**Task brief**
Exactly as written, output each of the lines below, with no images.
§
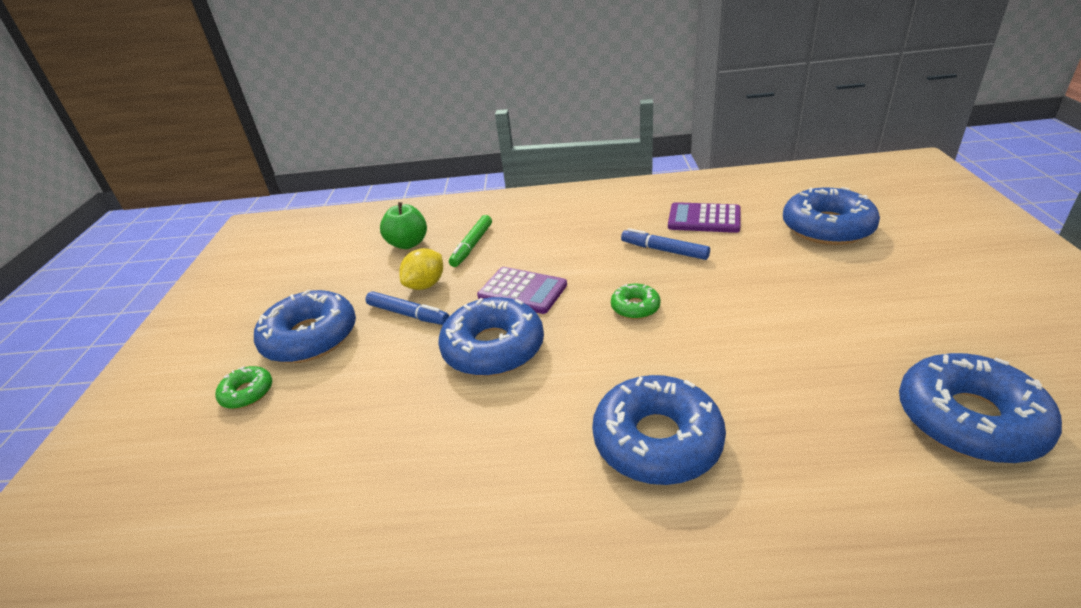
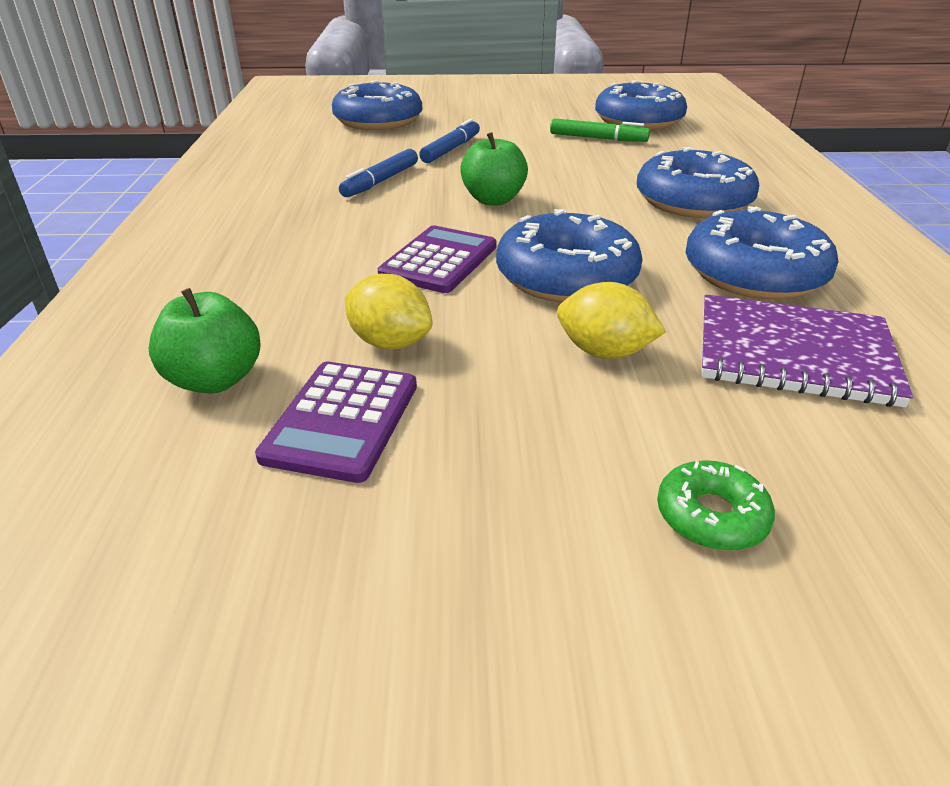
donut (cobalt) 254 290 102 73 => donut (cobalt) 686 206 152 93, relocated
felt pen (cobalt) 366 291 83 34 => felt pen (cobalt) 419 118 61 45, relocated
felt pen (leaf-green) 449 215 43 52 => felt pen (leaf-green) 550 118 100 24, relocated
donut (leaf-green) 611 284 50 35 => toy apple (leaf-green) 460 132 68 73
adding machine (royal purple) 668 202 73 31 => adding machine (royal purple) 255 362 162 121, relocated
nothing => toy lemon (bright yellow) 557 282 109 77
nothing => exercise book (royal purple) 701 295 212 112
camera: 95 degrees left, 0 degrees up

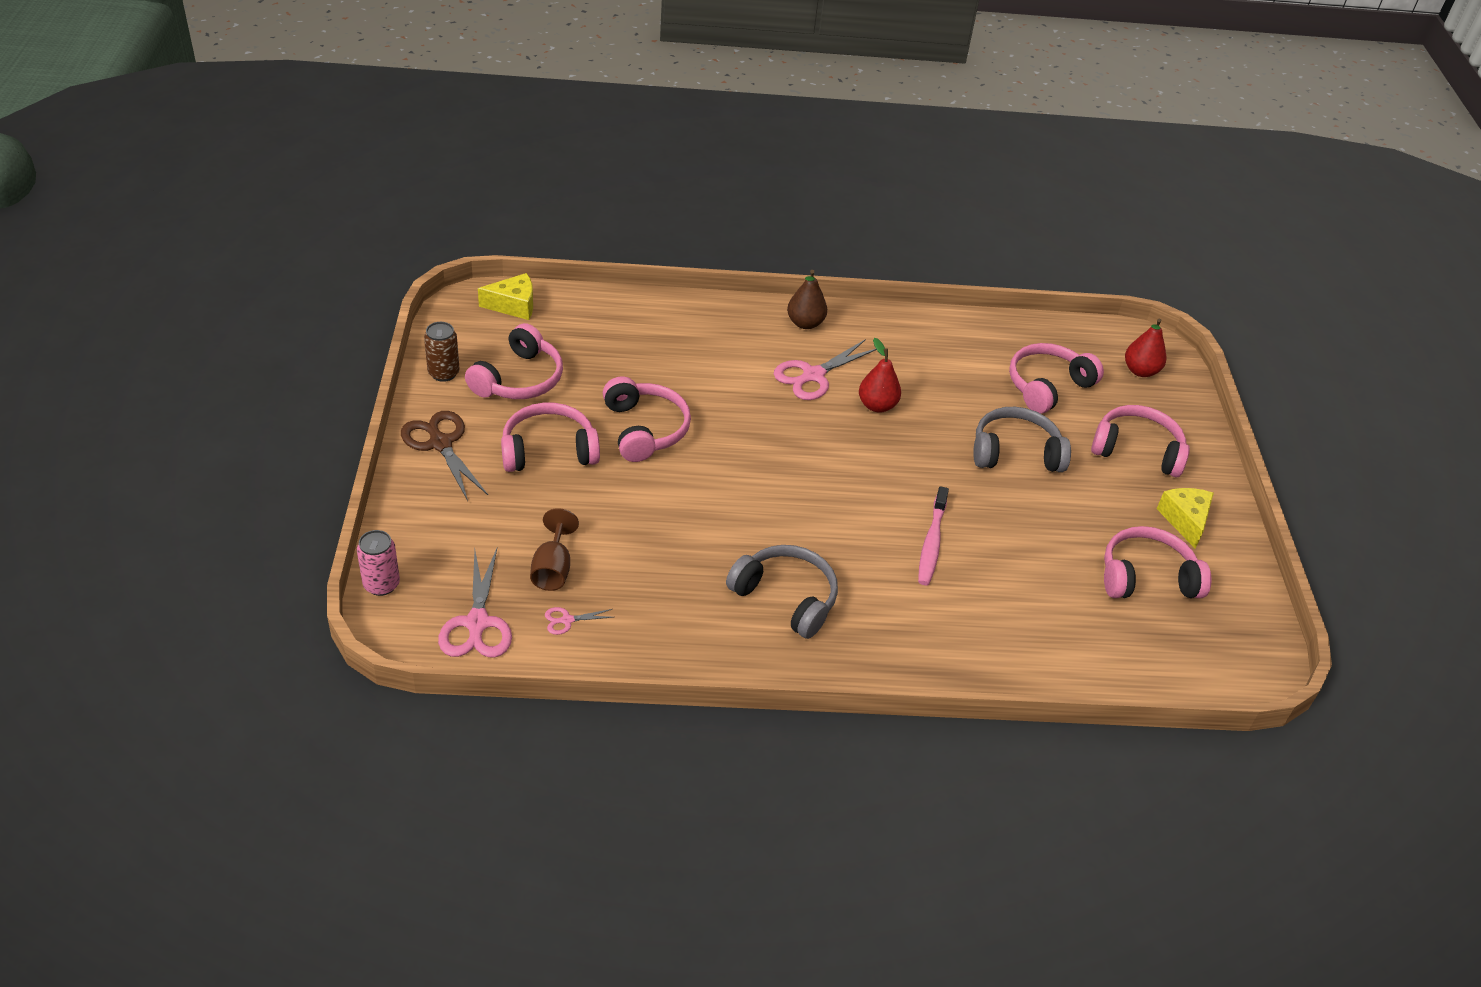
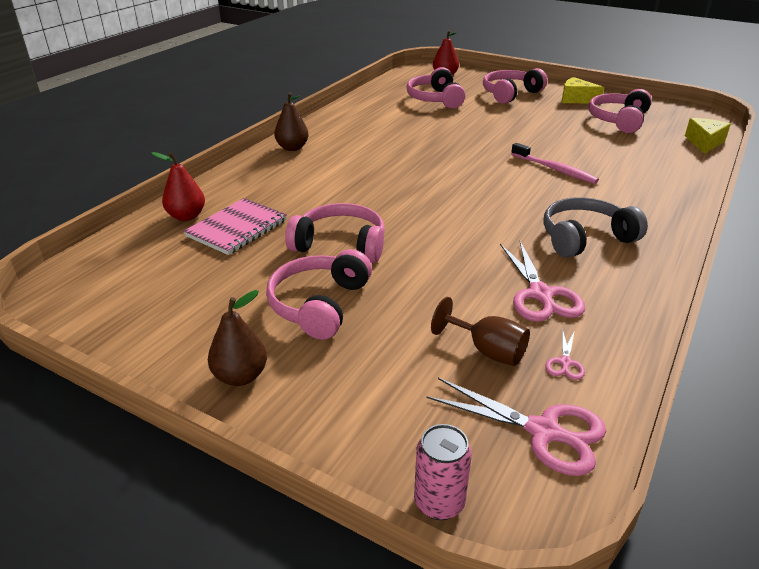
pair of scissors (brown) 401 411 87 90 => pear fruit (brown) 208 290 59 96
soda can (brown) 424 322 36 60 => nothing
headset (rosy) 465 323 98 76 => nothing
cheese (bright yellow) 478 273 55 47 => cheese (bright yellow) 685 118 46 36, relocated
pair of scissors (rosy) 774 339 103 61 => pair of scissors (rosy) 500 241 85 81, relocated
pear fruit (red) 859 338 42 75 => pear fruit (red) 151 152 54 69, relocated
headset (grey) 973 407 98 65 => nothing
nothing => exercise book (rosy) 184 198 103 57
camera: 55 degrees left, 10 degrees down

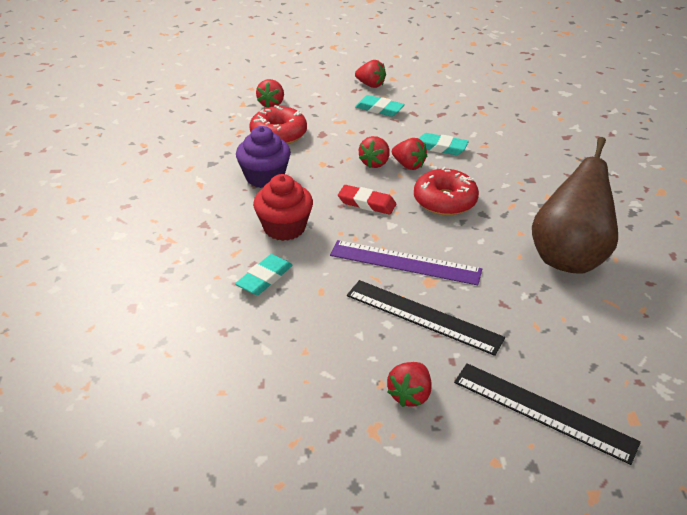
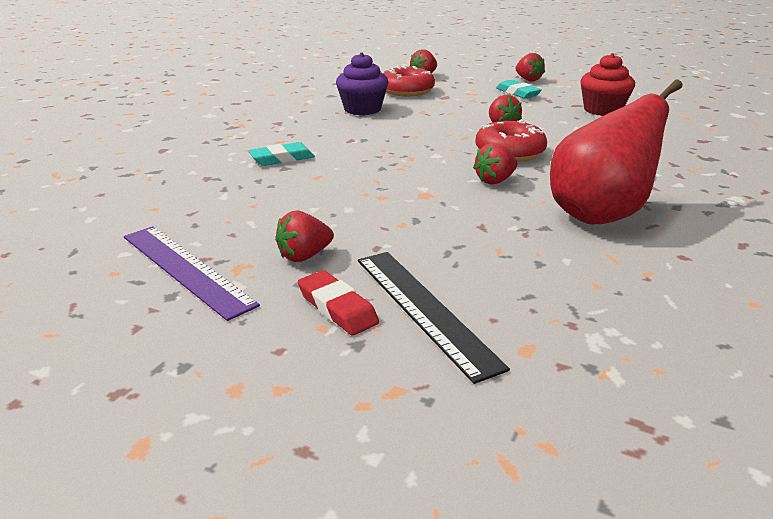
cupcake (red) 253 174 60 67 => cupcake (red) 580 53 55 63, relocated
ruler (royal purple) 330 240 152 45 => ruler (royal purple) 124 226 136 95, relocated
eraser (red) 338 185 58 30 => eraser (red) 298 270 81 66, relocated
ruler (ebony) 347 280 158 76 => nothing
toy strawberry (red) 359 136 31 32 => toy strawberry (red) 473 143 44 41, relocated
eraser (turquoise) 419 133 50 22 => nothing
pear fruit (brown) 532 137 86 137 => pear fruit (red) 550 80 133 144
camera: 30 degrees right, 10 degrees down

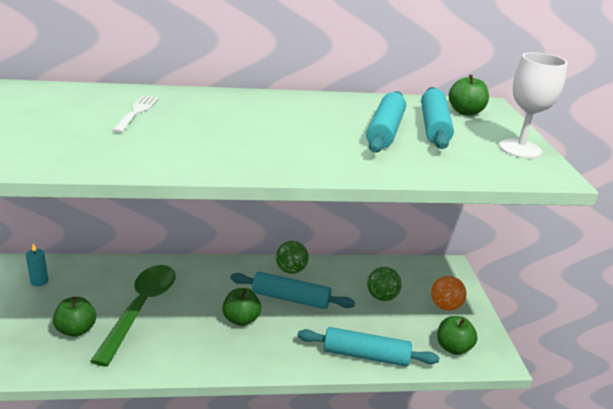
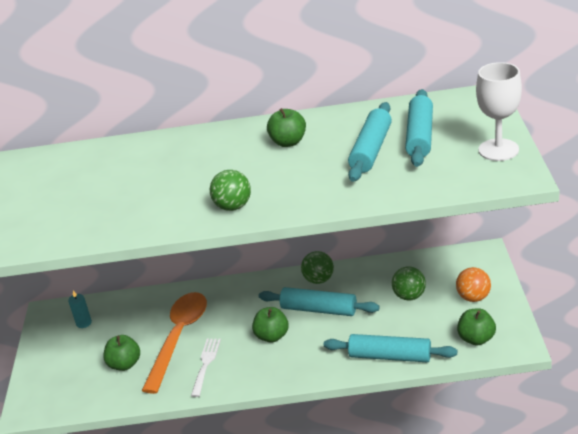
teaspoon (leaf-green) 90 265 86 101 => teaspoon (orange) 142 292 65 102
dinner fork (pure white) 112 96 47 37 => dinner fork (pure white) 191 339 30 58, relocated
toy apple (leaf-green) 449 74 40 42 => toy apple (leaf-green) 267 108 39 39, relocated
nothing => play ball (leaf-green) 210 170 41 41
camera: 10 degrees right, 5 degrees up

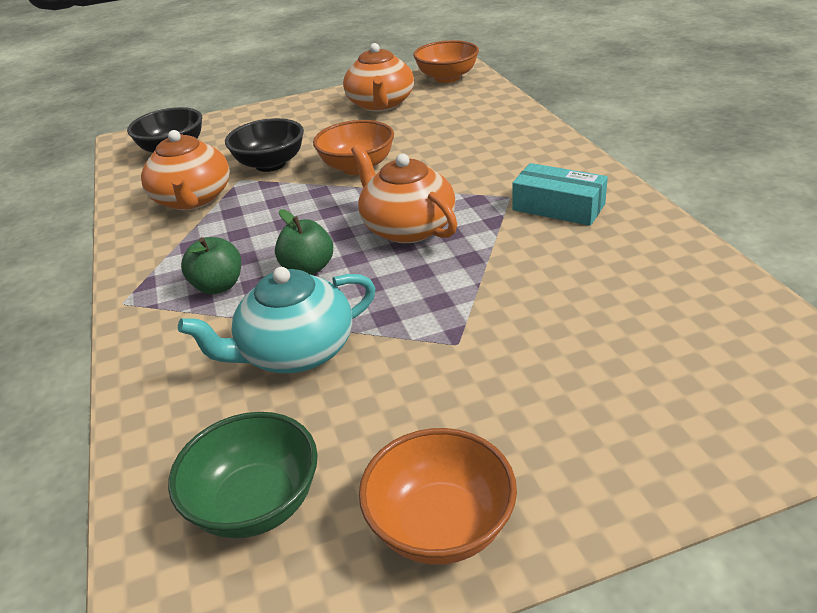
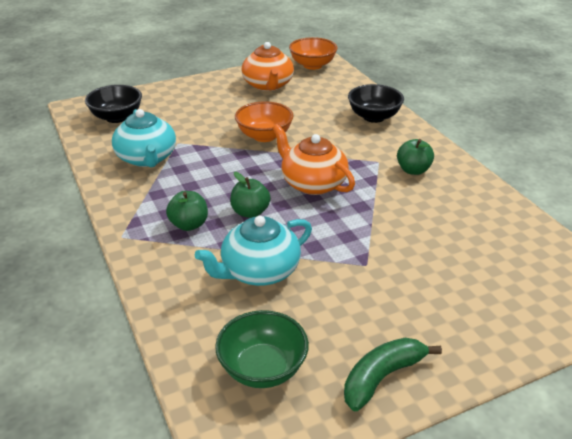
teapot (orange) 141 130 89 80 => teapot (turquoise) 112 109 64 58
serving bowl (ebony) 225 118 79 54 => serving bowl (ebony) 348 84 56 39, relocated
serving bowl (orange) 359 428 158 137 => toy banana (leaf-green) 344 338 98 73
package (turquoise) 512 163 96 63 => toy apple (leaf-green) 397 139 37 36
camera: 10 degrees left, 0 degrees up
§
**Result of the exercise**
donut (cobalt) 254 290 102 73 => donut (cobalt) 686 206 152 93, relocated
felt pen (cobalt) 366 291 83 34 => felt pen (cobalt) 419 118 61 45, relocated
felt pen (leaf-green) 449 215 43 52 => felt pen (leaf-green) 550 118 100 24, relocated
donut (leaf-green) 611 284 50 35 => toy apple (leaf-green) 460 132 68 73
adding machine (royal purple) 668 202 73 31 => adding machine (royal purple) 255 362 162 121, relocated
nothing => toy lemon (bright yellow) 557 282 109 77
nothing => exercise book (royal purple) 701 295 212 112
camera: 95 degrees left, 0 degrees up

pair of scissors (brown) 401 411 87 90 => pear fruit (brown) 208 290 59 96
soda can (brown) 424 322 36 60 => nothing
headset (rosy) 465 323 98 76 => nothing
cheese (bright yellow) 478 273 55 47 => cheese (bright yellow) 685 118 46 36, relocated
pair of scissors (rosy) 774 339 103 61 => pair of scissors (rosy) 500 241 85 81, relocated
pear fruit (red) 859 338 42 75 => pear fruit (red) 151 152 54 69, relocated
headset (grey) 973 407 98 65 => nothing
nothing => exercise book (rosy) 184 198 103 57
camera: 55 degrees left, 10 degrees down

cupcake (red) 253 174 60 67 => cupcake (red) 580 53 55 63, relocated
ruler (royal purple) 330 240 152 45 => ruler (royal purple) 124 226 136 95, relocated
eraser (red) 338 185 58 30 => eraser (red) 298 270 81 66, relocated
ruler (ebony) 347 280 158 76 => nothing
toy strawberry (red) 359 136 31 32 => toy strawberry (red) 473 143 44 41, relocated
eraser (turquoise) 419 133 50 22 => nothing
pear fruit (brown) 532 137 86 137 => pear fruit (red) 550 80 133 144
camera: 30 degrees right, 10 degrees down

teaspoon (leaf-green) 90 265 86 101 => teaspoon (orange) 142 292 65 102
dinner fork (pure white) 112 96 47 37 => dinner fork (pure white) 191 339 30 58, relocated
toy apple (leaf-green) 449 74 40 42 => toy apple (leaf-green) 267 108 39 39, relocated
nothing => play ball (leaf-green) 210 170 41 41
camera: 10 degrees right, 5 degrees up

teapot (orange) 141 130 89 80 => teapot (turquoise) 112 109 64 58
serving bowl (ebony) 225 118 79 54 => serving bowl (ebony) 348 84 56 39, relocated
serving bowl (orange) 359 428 158 137 => toy banana (leaf-green) 344 338 98 73
package (turquoise) 512 163 96 63 => toy apple (leaf-green) 397 139 37 36
camera: 10 degrees left, 0 degrees up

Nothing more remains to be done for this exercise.